» Exercise task
Repeat every line of the listing below, keeping each one unchanged.

Dataset excerpts:
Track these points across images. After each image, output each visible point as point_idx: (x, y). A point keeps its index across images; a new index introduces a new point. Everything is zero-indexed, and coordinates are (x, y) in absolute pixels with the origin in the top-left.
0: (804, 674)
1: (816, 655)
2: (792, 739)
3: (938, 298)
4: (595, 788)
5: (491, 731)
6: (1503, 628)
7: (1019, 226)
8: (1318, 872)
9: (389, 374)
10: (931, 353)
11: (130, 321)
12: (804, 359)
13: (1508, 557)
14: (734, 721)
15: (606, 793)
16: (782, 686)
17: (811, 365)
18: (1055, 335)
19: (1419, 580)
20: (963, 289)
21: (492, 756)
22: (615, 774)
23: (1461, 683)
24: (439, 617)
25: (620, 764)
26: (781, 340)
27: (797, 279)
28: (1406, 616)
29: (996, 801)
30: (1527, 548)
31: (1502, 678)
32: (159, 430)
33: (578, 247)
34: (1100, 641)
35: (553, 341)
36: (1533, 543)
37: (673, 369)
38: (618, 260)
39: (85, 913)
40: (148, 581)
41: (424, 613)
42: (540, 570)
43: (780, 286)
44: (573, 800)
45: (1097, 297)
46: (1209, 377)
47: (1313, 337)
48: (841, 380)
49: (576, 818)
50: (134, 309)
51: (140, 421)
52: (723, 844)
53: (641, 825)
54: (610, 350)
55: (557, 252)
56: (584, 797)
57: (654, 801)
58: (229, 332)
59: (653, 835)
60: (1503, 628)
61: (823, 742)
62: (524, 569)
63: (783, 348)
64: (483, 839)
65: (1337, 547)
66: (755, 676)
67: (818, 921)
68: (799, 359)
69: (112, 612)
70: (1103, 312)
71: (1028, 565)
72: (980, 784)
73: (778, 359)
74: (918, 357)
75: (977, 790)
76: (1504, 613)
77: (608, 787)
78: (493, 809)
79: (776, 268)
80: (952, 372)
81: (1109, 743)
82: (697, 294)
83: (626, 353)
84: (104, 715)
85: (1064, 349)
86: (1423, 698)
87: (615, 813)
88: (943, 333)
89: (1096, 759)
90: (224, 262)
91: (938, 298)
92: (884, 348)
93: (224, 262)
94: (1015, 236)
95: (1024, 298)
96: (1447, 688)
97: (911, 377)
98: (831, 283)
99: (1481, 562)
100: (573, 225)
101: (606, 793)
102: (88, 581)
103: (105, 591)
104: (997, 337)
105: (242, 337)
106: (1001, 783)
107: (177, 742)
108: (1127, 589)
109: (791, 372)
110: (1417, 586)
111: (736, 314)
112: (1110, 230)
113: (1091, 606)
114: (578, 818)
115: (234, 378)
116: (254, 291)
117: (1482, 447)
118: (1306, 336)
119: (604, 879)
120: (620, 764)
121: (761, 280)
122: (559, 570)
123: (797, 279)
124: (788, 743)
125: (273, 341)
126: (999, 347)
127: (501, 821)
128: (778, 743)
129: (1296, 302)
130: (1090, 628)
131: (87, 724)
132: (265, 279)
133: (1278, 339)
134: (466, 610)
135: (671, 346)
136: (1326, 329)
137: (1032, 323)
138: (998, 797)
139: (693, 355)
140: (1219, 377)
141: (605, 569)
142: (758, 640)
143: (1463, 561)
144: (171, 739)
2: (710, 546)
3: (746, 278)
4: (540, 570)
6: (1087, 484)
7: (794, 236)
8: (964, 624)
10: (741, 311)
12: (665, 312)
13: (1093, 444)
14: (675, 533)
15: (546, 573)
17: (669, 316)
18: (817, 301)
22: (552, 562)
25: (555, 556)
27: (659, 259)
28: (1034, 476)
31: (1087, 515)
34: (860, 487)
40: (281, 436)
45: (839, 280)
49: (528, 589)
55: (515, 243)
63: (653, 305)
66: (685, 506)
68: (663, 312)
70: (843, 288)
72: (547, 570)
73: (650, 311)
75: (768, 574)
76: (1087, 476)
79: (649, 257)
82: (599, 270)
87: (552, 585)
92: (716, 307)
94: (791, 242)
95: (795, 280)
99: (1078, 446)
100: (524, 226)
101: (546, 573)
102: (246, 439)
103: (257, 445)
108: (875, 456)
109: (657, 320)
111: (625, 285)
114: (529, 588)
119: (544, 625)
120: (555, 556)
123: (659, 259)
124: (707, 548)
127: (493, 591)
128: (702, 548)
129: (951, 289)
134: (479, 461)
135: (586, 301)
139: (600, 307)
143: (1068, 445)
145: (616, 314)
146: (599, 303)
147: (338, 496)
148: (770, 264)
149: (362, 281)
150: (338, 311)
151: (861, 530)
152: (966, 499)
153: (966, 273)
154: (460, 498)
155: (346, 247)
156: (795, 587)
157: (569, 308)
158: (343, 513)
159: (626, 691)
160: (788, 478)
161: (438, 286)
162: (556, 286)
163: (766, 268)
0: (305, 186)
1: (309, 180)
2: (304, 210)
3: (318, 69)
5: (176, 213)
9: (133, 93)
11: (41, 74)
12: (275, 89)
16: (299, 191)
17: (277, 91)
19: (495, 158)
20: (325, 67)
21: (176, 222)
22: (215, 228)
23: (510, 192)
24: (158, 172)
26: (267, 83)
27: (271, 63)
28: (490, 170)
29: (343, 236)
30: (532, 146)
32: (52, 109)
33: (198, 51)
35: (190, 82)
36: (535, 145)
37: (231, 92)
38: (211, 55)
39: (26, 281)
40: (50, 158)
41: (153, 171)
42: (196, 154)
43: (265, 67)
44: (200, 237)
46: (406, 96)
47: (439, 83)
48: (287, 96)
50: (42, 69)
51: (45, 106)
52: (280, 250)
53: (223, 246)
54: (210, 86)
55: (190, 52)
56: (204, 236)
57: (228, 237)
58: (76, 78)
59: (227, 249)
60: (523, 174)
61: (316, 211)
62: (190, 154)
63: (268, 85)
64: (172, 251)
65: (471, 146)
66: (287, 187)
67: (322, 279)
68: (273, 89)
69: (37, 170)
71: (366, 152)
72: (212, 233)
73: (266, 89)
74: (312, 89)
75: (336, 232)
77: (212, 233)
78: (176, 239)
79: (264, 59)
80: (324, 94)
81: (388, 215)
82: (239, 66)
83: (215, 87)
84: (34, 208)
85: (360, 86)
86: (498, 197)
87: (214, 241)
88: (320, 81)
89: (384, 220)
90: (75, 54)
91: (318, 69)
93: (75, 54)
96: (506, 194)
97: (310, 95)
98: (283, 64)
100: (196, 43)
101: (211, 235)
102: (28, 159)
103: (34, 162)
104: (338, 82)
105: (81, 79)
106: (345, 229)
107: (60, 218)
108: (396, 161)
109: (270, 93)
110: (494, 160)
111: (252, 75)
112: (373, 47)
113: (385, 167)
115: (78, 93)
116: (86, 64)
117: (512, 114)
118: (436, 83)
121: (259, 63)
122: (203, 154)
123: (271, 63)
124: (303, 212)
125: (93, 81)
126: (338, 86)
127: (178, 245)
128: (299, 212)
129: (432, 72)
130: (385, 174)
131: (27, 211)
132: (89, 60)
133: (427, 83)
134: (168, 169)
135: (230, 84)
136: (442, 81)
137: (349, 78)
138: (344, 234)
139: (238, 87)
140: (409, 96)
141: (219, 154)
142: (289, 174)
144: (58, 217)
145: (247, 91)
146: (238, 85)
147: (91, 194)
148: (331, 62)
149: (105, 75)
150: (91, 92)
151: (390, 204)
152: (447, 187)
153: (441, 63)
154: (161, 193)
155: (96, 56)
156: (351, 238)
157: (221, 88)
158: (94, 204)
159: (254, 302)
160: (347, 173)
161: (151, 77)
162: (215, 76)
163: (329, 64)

» Task output
Track these points across images. After each image, output each visible point as point_idx: (x, y). A point keeps its index across images; a new index introduces a new point. Everything is zero-indexed, and coordinates are (x, y) in absolute pixels with the origin in the top-left.
0: (804, 674)
1: (816, 655)
2: (792, 739)
3: (938, 298)
4: (595, 788)
5: (491, 731)
6: (1503, 628)
7: (1019, 226)
8: (1318, 872)
9: (389, 374)
10: (931, 353)
11: (130, 321)
12: (804, 359)
13: (1508, 557)
14: (734, 721)
15: (606, 793)
16: (782, 686)
17: (811, 365)
18: (1055, 335)
19: (1419, 580)
20: (963, 289)
21: (492, 756)
22: (615, 774)
23: (1461, 683)
24: (439, 617)
25: (620, 764)
26: (781, 340)
27: (797, 279)
28: (1406, 616)
29: (996, 801)
30: (1527, 548)
31: (1502, 678)
32: (159, 430)
33: (578, 247)
34: (1100, 641)
35: (553, 341)
36: (1533, 543)
37: (673, 369)
38: (618, 260)
39: (85, 913)
40: (148, 581)
41: (424, 613)
42: (540, 570)
43: (780, 286)
44: (573, 800)
45: (1097, 297)
46: (1209, 377)
47: (1313, 337)
48: (841, 380)
49: (576, 818)
50: (134, 309)
51: (140, 421)
52: (723, 844)
53: (641, 825)
54: (610, 350)
55: (557, 252)
56: (584, 797)
57: (654, 801)
58: (229, 332)
59: (653, 835)
60: (1503, 628)
61: (823, 742)
62: (524, 569)
63: (783, 348)
64: (483, 839)
65: (1337, 547)
66: (755, 676)
67: (818, 921)
68: (799, 359)
69: (112, 612)
70: (1103, 312)
71: (1028, 565)
72: (980, 784)
73: (778, 359)
74: (918, 357)
75: (977, 790)
76: (1504, 613)
77: (608, 787)
78: (493, 809)
79: (776, 268)
80: (952, 372)
81: (1109, 743)
82: (697, 294)
83: (626, 353)
84: (104, 715)
85: (1064, 349)
86: (1423, 698)
87: (615, 813)
88: (943, 333)
89: (1096, 759)
90: (224, 262)
91: (938, 298)
92: (884, 348)
93: (224, 262)
94: (1015, 236)
95: (1024, 298)
96: (1447, 688)
97: (911, 377)
98: (831, 283)
99: (1481, 562)
100: (573, 225)
101: (606, 793)
102: (88, 581)
103: (105, 591)
104: (997, 337)
105: (242, 337)
106: (1001, 783)
107: (177, 742)
108: (1127, 589)
109: (791, 372)
110: (1417, 586)
111: (736, 314)
112: (1110, 230)
113: (1091, 606)
114: (578, 818)
115: (234, 378)
116: (254, 291)
117: (1482, 447)
118: (1306, 336)
119: (604, 879)
120: (620, 764)
121: (761, 280)
122: (559, 570)
123: (797, 279)
124: (788, 743)
125: (273, 341)
126: (999, 347)
127: (501, 821)
128: (778, 743)
129: (1296, 302)
130: (1090, 628)
131: (87, 724)
132: (265, 279)
133: (1278, 339)
134: (466, 610)
135: (671, 346)
136: (1326, 329)
137: (1032, 323)
138: (998, 797)
139: (693, 355)
140: (1219, 377)
141: (605, 569)
142: (758, 640)
143: (1463, 561)
144: (171, 739)
2: (710, 546)
3: (746, 278)
4: (540, 570)
6: (1087, 484)
7: (794, 236)
8: (964, 624)
10: (741, 311)
12: (665, 312)
13: (1093, 444)
14: (675, 533)
15: (546, 573)
17: (669, 316)
18: (817, 301)
22: (552, 562)
25: (555, 556)
27: (659, 259)
28: (1034, 476)
31: (1087, 515)
34: (860, 487)
40: (281, 436)
45: (839, 280)
49: (528, 589)
55: (515, 243)
63: (653, 305)
66: (685, 506)
68: (663, 312)
70: (843, 288)
72: (547, 570)
73: (650, 311)
75: (768, 574)
76: (1087, 476)
79: (649, 257)
82: (599, 270)
87: (552, 585)
92: (716, 307)
94: (791, 242)
95: (795, 280)
99: (1078, 446)
100: (524, 226)
101: (546, 573)
102: (246, 439)
103: (257, 445)
108: (875, 456)
109: (657, 320)
111: (625, 285)
114: (529, 588)
119: (544, 625)
120: (555, 556)
123: (659, 259)
124: (707, 548)
127: (493, 591)
128: (702, 548)
129: (951, 289)
134: (479, 461)
135: (586, 301)
139: (600, 307)
143: (1068, 445)
145: (616, 314)
146: (599, 303)
147: (338, 496)
148: (770, 264)
149: (362, 281)
150: (338, 311)
151: (861, 530)
152: (966, 499)
153: (966, 273)
154: (460, 498)
155: (346, 247)
156: (795, 587)
157: (569, 308)
158: (343, 513)
159: (626, 691)
160: (788, 478)
161: (438, 286)
162: (556, 286)
163: (766, 268)
0: (305, 186)
1: (309, 180)
2: (304, 210)
3: (318, 69)
5: (176, 213)
9: (133, 93)
11: (41, 74)
12: (275, 89)
16: (299, 191)
17: (277, 91)
19: (495, 158)
20: (325, 67)
21: (176, 222)
22: (215, 228)
23: (510, 192)
24: (158, 172)
26: (267, 83)
27: (271, 63)
28: (490, 170)
29: (343, 236)
30: (532, 146)
32: (52, 109)
33: (198, 51)
35: (190, 82)
36: (535, 145)
37: (231, 92)
38: (211, 55)
39: (26, 281)
40: (50, 158)
41: (153, 171)
42: (196, 154)
43: (265, 67)
44: (200, 237)
46: (406, 96)
47: (439, 83)
48: (287, 96)
50: (42, 69)
51: (45, 106)
52: (280, 250)
53: (223, 246)
54: (210, 86)
55: (190, 52)
56: (204, 236)
57: (228, 237)
58: (76, 78)
59: (227, 249)
60: (523, 174)
61: (316, 211)
62: (190, 154)
63: (268, 85)
64: (172, 251)
65: (471, 146)
66: (287, 187)
67: (322, 279)
68: (273, 89)
69: (37, 170)
71: (366, 152)
72: (212, 233)
73: (266, 89)
74: (312, 89)
75: (336, 232)
77: (212, 233)
78: (176, 239)
79: (264, 59)
80: (324, 94)
81: (388, 215)
82: (239, 66)
83: (215, 87)
84: (34, 208)
85: (360, 86)
86: (498, 197)
87: (214, 241)
88: (320, 81)
89: (384, 220)
90: (75, 54)
91: (318, 69)
93: (75, 54)
96: (506, 194)
97: (310, 95)
98: (283, 64)
100: (196, 43)
101: (211, 235)
102: (28, 159)
103: (34, 162)
104: (338, 82)
105: (81, 79)
106: (345, 229)
107: (60, 218)
108: (396, 161)
109: (270, 93)
110: (494, 160)
111: (252, 75)
112: (373, 47)
113: (385, 167)
115: (78, 93)
116: (86, 64)
117: (512, 114)
118: (436, 83)
121: (259, 63)
122: (203, 154)
123: (271, 63)
124: (303, 212)
125: (93, 81)
126: (338, 86)
127: (178, 245)
128: (299, 212)
129: (432, 72)
130: (385, 174)
131: (27, 211)
132: (89, 60)
133: (427, 83)
134: (168, 169)
135: (230, 84)
136: (442, 81)
137: (349, 78)
138: (344, 234)
139: (238, 87)
140: (409, 96)
141: (219, 154)
142: (289, 174)
144: (58, 217)
145: (247, 91)
146: (238, 85)
147: (91, 194)
148: (331, 62)
149: (105, 75)
150: (91, 92)
151: (390, 204)
152: (447, 187)
153: (441, 63)
154: (161, 193)
155: (96, 56)
156: (351, 238)
157: (221, 88)
158: (94, 204)
159: (254, 302)
160: (347, 173)
161: (151, 77)
162: (215, 76)
163: (329, 64)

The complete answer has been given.